→ Data for the task:
========================

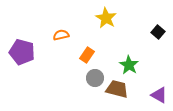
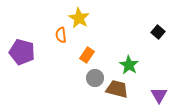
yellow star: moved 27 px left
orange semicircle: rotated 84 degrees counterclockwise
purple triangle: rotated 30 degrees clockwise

========================

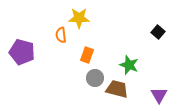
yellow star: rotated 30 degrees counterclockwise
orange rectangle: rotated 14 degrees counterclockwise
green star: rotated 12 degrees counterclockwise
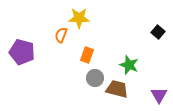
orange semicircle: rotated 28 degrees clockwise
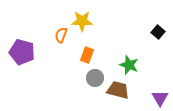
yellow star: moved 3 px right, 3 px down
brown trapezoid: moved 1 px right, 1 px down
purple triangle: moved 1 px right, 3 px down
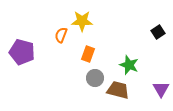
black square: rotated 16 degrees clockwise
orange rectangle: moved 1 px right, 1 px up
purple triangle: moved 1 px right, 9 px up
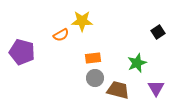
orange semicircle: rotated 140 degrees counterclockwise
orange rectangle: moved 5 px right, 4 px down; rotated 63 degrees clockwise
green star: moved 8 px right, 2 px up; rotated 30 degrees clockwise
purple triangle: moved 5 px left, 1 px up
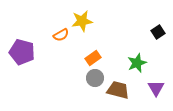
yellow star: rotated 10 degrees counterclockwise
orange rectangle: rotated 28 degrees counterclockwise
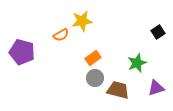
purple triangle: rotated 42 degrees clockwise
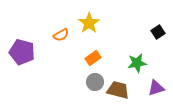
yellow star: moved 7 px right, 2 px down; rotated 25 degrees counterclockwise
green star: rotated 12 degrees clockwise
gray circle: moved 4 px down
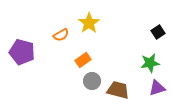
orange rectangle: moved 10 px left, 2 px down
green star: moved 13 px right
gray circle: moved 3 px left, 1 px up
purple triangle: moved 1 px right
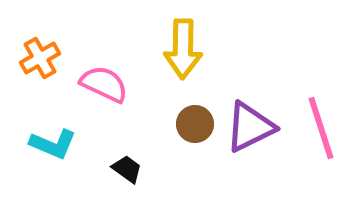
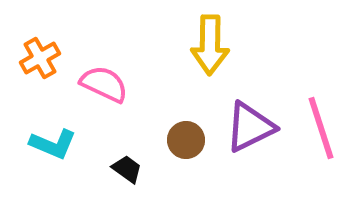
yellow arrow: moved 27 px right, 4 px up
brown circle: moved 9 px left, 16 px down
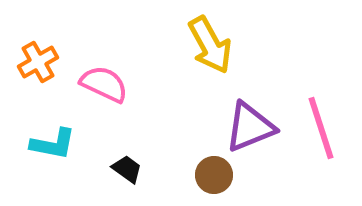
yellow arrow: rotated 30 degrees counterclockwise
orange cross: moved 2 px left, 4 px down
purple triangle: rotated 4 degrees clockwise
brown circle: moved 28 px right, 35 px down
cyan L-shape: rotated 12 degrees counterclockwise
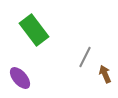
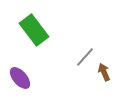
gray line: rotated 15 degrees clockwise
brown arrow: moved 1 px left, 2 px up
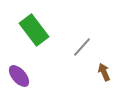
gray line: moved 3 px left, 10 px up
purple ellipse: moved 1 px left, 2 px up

========================

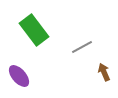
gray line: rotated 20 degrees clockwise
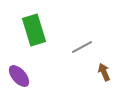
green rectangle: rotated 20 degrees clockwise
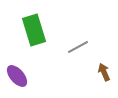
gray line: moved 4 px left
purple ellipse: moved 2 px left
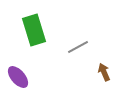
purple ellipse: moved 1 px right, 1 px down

========================

→ Objective:
Output the part of the records above that opens with the line containing "yellow star: moved 27 px left" and closes with the line containing "purple triangle: rotated 30 degrees clockwise", both included, as a JSON list of strings with one string per line and blank lines omitted.

→ Solution to this task:
[
  "yellow star: moved 27 px left",
  "orange semicircle: rotated 84 degrees counterclockwise",
  "purple triangle: rotated 30 degrees clockwise"
]